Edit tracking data

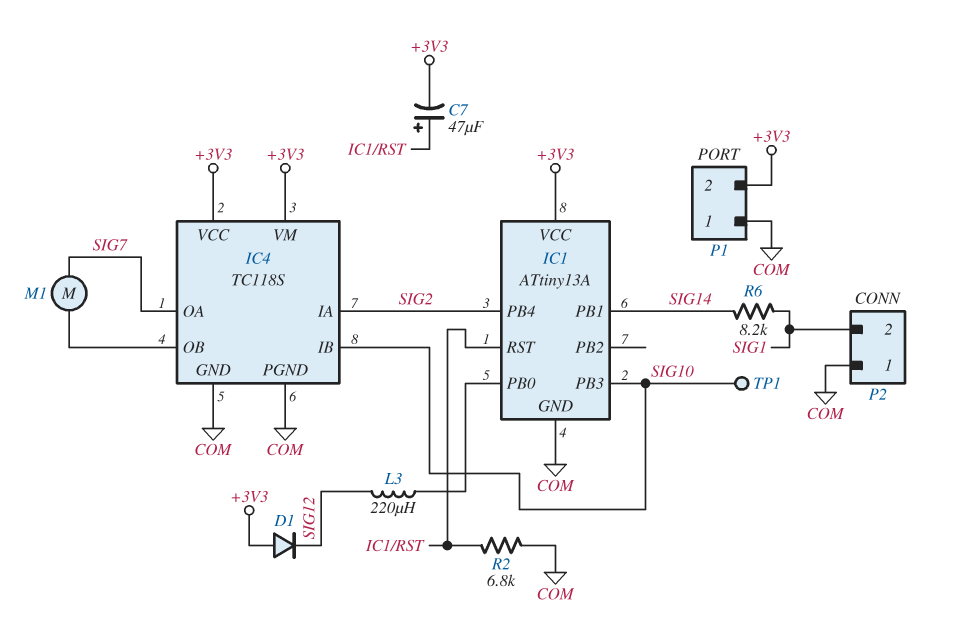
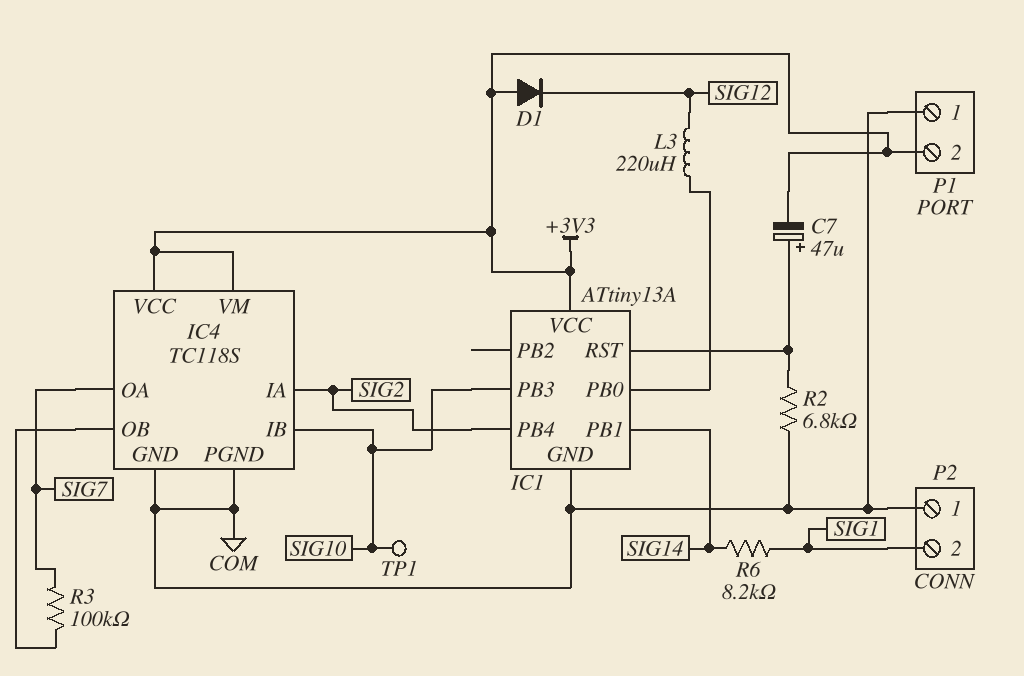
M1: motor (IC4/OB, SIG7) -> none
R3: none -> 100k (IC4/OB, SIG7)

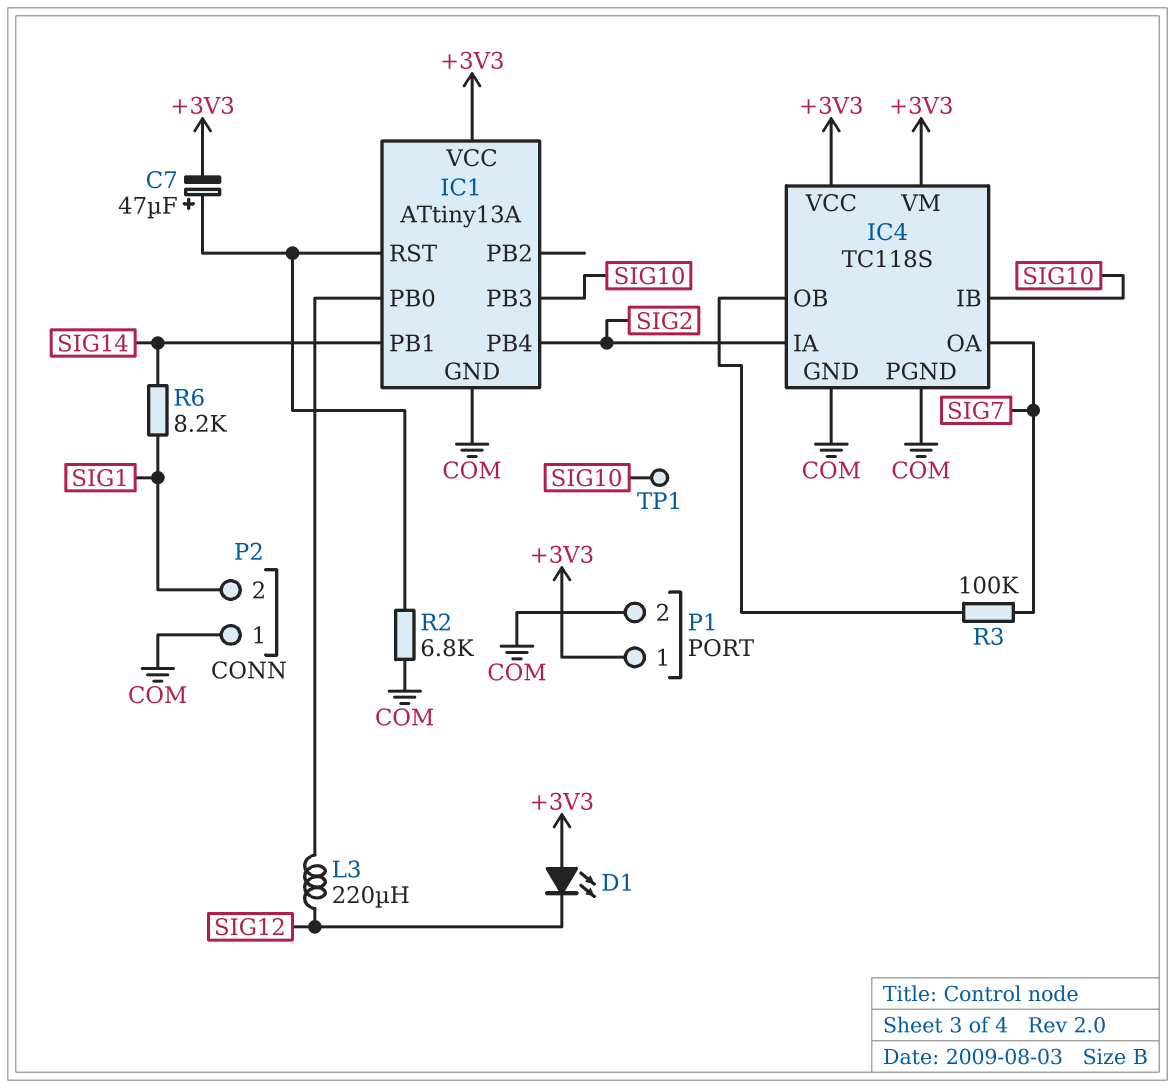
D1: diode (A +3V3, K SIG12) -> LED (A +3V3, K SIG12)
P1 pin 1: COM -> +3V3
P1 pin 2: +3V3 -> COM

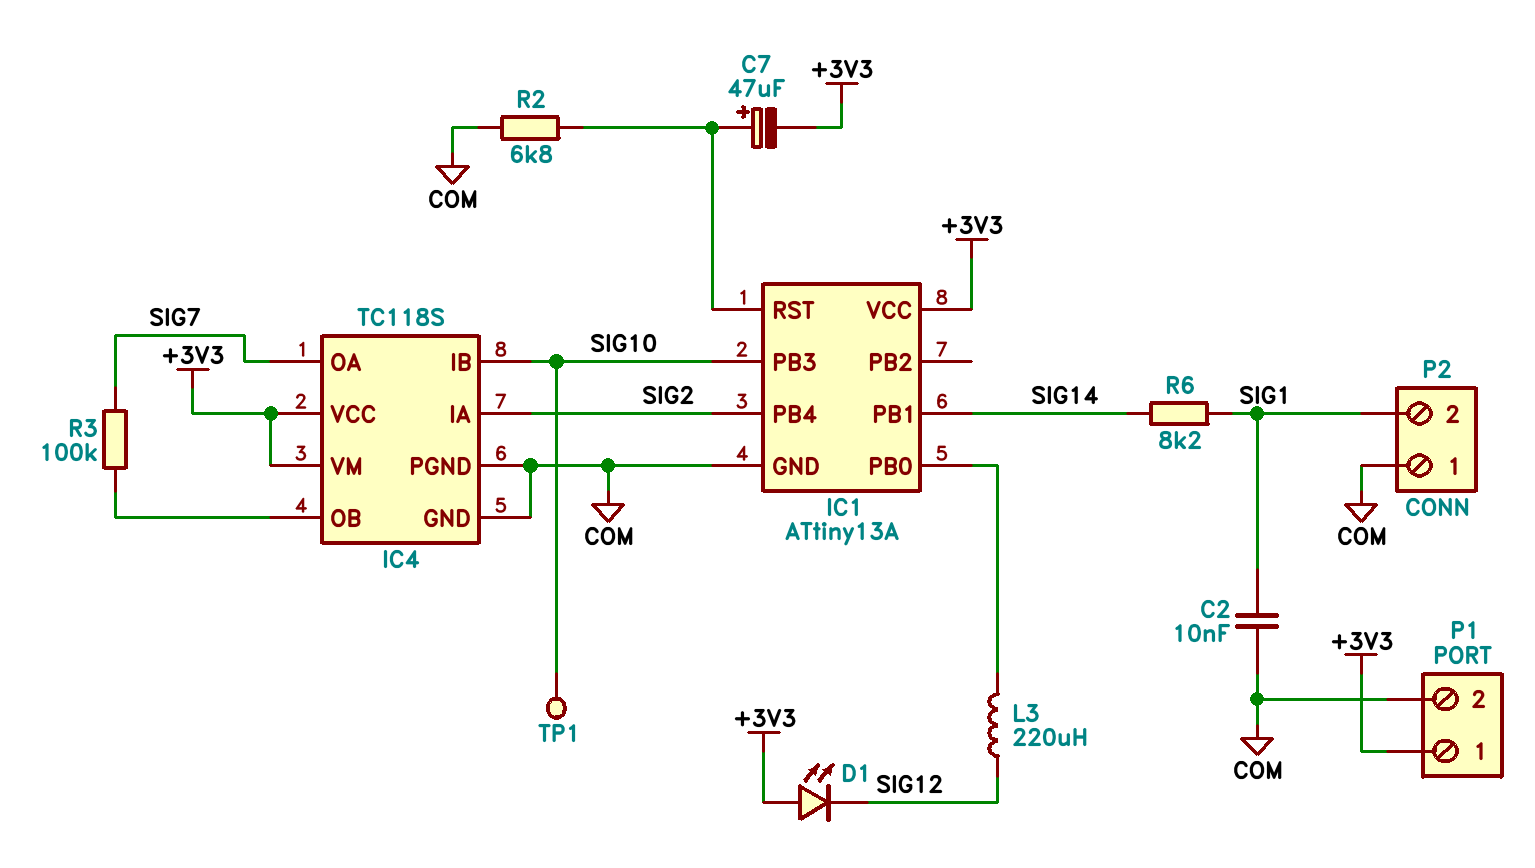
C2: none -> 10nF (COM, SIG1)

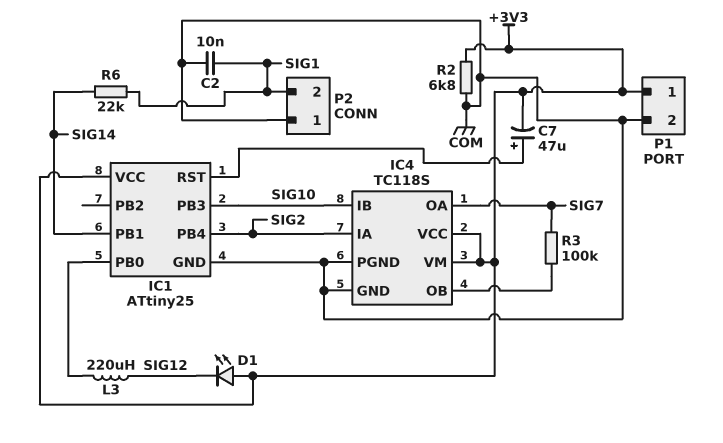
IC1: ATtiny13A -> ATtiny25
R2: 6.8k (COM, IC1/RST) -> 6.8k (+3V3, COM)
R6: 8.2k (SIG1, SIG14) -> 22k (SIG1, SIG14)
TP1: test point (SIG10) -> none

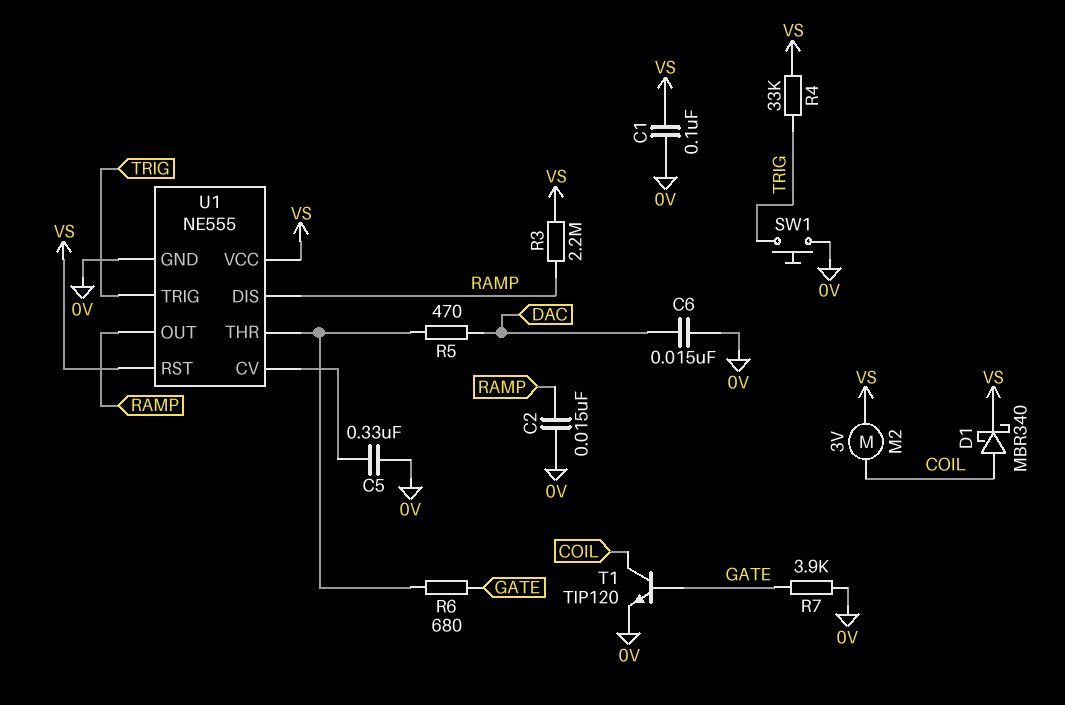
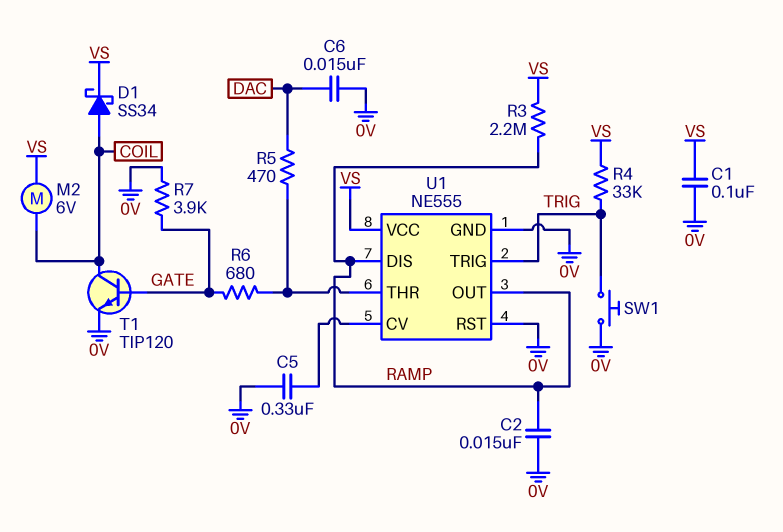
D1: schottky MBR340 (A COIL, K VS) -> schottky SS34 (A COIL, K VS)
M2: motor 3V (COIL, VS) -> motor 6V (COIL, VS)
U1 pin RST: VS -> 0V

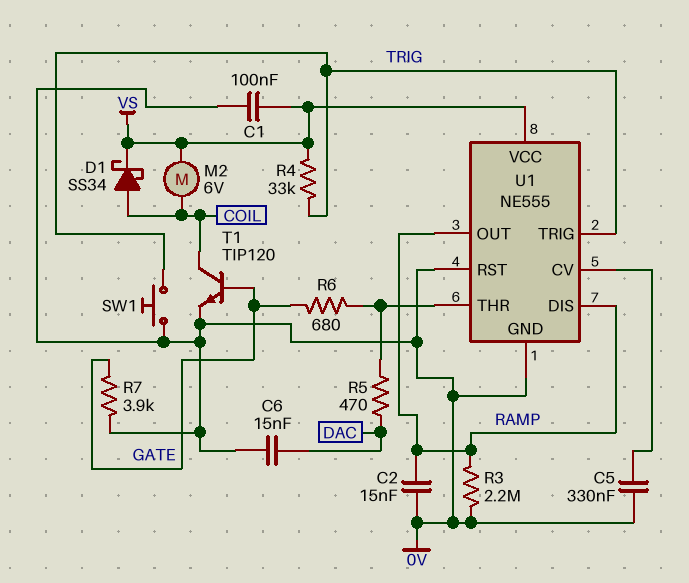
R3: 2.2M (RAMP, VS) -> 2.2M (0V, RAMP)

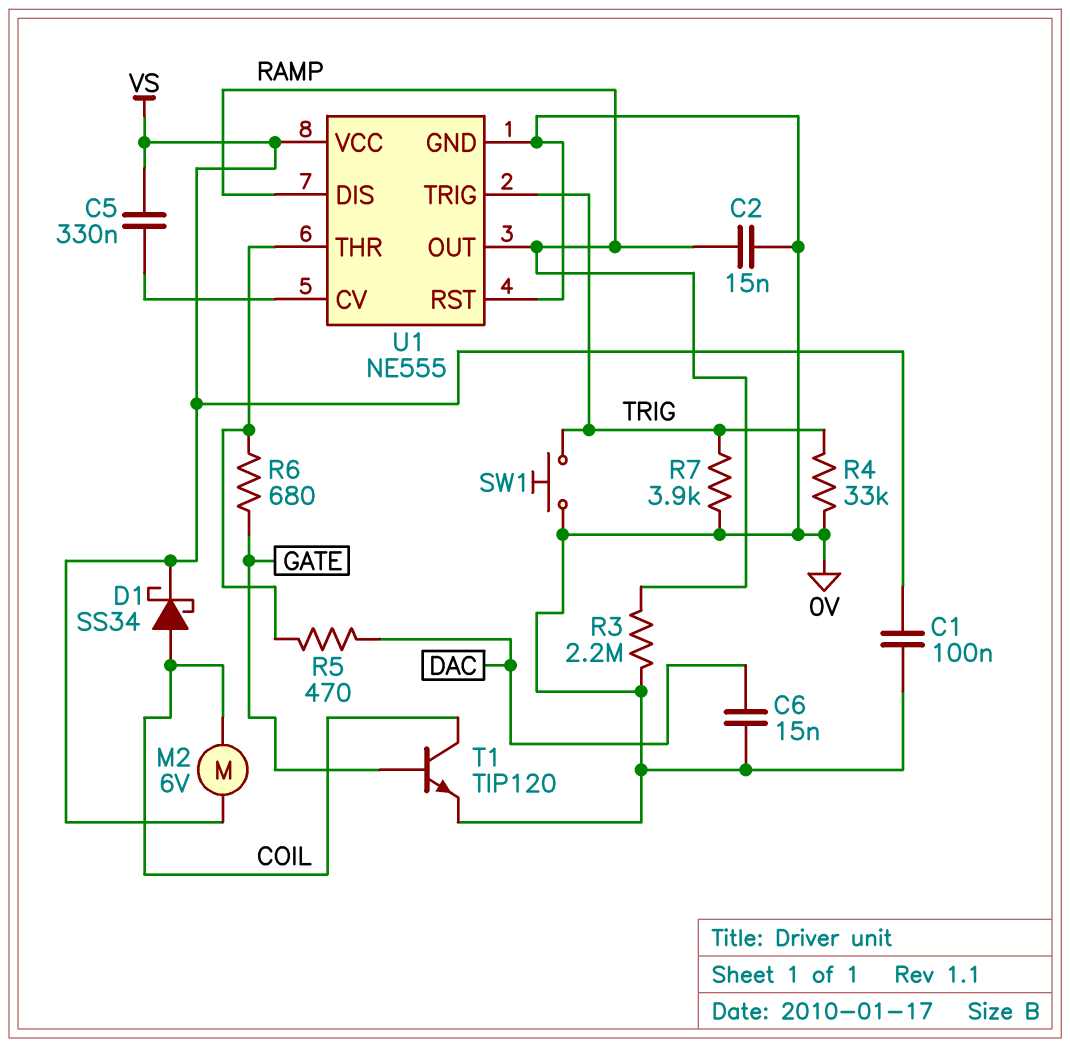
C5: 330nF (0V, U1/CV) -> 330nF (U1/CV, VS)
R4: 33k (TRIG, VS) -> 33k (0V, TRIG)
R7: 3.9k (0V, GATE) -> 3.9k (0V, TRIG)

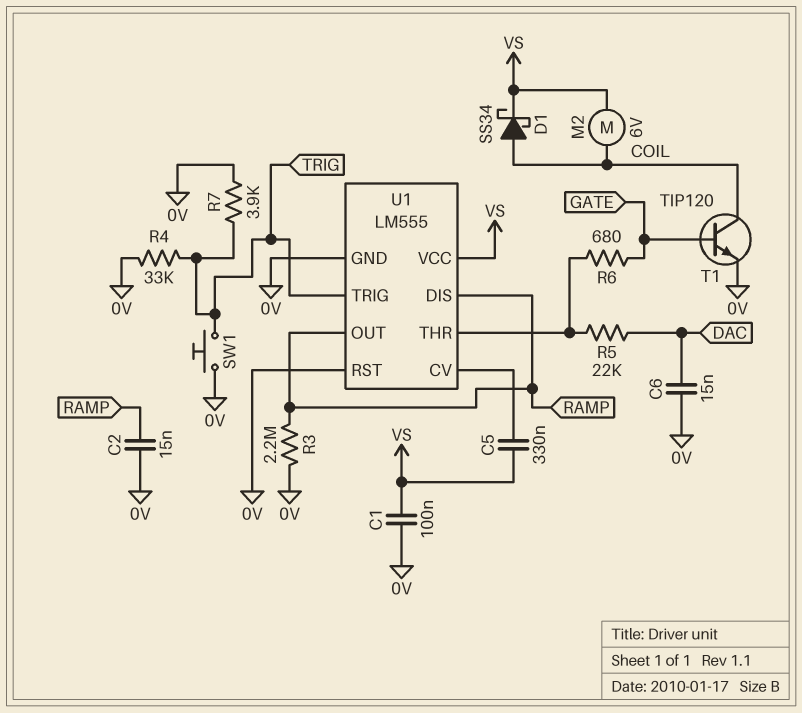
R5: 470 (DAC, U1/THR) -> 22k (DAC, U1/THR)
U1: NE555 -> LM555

§ WHAT TO PRODUCE:
Starting at the line that contains "R7: 3.9k (0V, GATE) -> 3.9k (0V, TRIG)" and ending at the final line of the data, reproduce each line exactly. Pictures stay out of the copy.

§ RESULT FOR THIS EXERCISE:
R7: 3.9k (0V, GATE) -> 3.9k (0V, TRIG)

R5: 470 (DAC, U1/THR) -> 22k (DAC, U1/THR)
U1: NE555 -> LM555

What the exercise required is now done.